[Dataset excerpt]
--------

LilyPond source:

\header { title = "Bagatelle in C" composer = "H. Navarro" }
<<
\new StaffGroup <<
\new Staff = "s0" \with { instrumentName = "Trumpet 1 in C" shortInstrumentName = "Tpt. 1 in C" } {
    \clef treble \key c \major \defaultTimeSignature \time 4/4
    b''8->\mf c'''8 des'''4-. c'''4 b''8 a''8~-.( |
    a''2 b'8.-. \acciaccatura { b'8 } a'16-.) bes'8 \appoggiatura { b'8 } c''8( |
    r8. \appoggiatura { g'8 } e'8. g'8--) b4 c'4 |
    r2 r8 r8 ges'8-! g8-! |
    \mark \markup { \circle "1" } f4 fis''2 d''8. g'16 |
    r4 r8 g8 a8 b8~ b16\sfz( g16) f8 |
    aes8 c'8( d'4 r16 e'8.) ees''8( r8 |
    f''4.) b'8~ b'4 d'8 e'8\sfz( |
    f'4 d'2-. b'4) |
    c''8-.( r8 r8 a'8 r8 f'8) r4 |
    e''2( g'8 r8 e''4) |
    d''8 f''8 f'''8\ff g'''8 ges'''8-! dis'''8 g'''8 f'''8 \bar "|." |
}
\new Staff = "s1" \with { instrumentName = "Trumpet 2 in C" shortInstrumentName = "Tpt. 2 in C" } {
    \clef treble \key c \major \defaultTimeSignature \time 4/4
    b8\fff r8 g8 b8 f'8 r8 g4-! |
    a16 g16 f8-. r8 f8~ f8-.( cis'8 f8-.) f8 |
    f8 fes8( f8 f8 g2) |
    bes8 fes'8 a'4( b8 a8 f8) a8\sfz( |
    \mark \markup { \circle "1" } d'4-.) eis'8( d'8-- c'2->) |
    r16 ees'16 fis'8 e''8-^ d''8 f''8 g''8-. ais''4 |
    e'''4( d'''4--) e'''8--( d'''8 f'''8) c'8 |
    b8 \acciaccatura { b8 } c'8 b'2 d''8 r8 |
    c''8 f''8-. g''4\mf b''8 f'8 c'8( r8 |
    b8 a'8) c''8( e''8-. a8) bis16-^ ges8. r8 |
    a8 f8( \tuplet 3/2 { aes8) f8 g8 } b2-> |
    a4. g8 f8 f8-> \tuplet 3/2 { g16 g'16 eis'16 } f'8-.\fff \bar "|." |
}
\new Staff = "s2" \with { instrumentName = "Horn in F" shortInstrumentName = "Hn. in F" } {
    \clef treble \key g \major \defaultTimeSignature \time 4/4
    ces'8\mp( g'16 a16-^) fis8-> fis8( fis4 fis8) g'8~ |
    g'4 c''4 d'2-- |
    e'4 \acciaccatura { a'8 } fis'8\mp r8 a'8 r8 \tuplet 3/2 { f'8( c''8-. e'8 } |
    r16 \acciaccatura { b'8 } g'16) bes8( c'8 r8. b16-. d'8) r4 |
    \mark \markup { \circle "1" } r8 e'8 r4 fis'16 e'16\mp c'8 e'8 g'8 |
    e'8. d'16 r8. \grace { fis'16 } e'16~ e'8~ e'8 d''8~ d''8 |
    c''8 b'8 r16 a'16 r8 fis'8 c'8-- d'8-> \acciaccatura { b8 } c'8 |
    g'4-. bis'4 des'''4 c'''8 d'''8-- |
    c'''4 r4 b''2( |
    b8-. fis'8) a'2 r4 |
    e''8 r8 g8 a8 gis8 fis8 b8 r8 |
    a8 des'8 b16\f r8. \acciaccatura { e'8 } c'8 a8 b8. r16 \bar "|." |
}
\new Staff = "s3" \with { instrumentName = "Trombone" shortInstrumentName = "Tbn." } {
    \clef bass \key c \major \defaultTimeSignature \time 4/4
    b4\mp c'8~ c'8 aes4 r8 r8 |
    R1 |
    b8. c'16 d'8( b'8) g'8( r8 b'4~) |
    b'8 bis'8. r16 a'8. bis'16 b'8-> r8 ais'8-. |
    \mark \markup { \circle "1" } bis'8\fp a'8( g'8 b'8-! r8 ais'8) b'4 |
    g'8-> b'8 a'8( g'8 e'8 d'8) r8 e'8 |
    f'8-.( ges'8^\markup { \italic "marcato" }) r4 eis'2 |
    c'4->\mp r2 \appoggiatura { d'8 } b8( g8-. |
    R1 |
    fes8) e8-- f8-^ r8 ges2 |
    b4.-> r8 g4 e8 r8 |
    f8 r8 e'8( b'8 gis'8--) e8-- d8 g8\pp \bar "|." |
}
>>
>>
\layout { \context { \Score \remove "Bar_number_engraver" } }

--------

TASK DETAILS: Identify every line in the records above that contains the string "circle", and copy each one in full.

SOLUTION TO THIS EXERCISE:
    \mark \markup { \circle "1" } f4 fis''2 d''8. g'16 |
    \mark \markup { \circle "1" } d'4-.) eis'8( d'8-- c'2->) |
    \mark \markup { \circle "1" } r8 e'8 r4 fis'16 e'16\mp c'8 e'8 g'8 |
    \mark \markup { \circle "1" } bis'8\fp a'8( g'8 b'8-! r8 ais'8) b'4 |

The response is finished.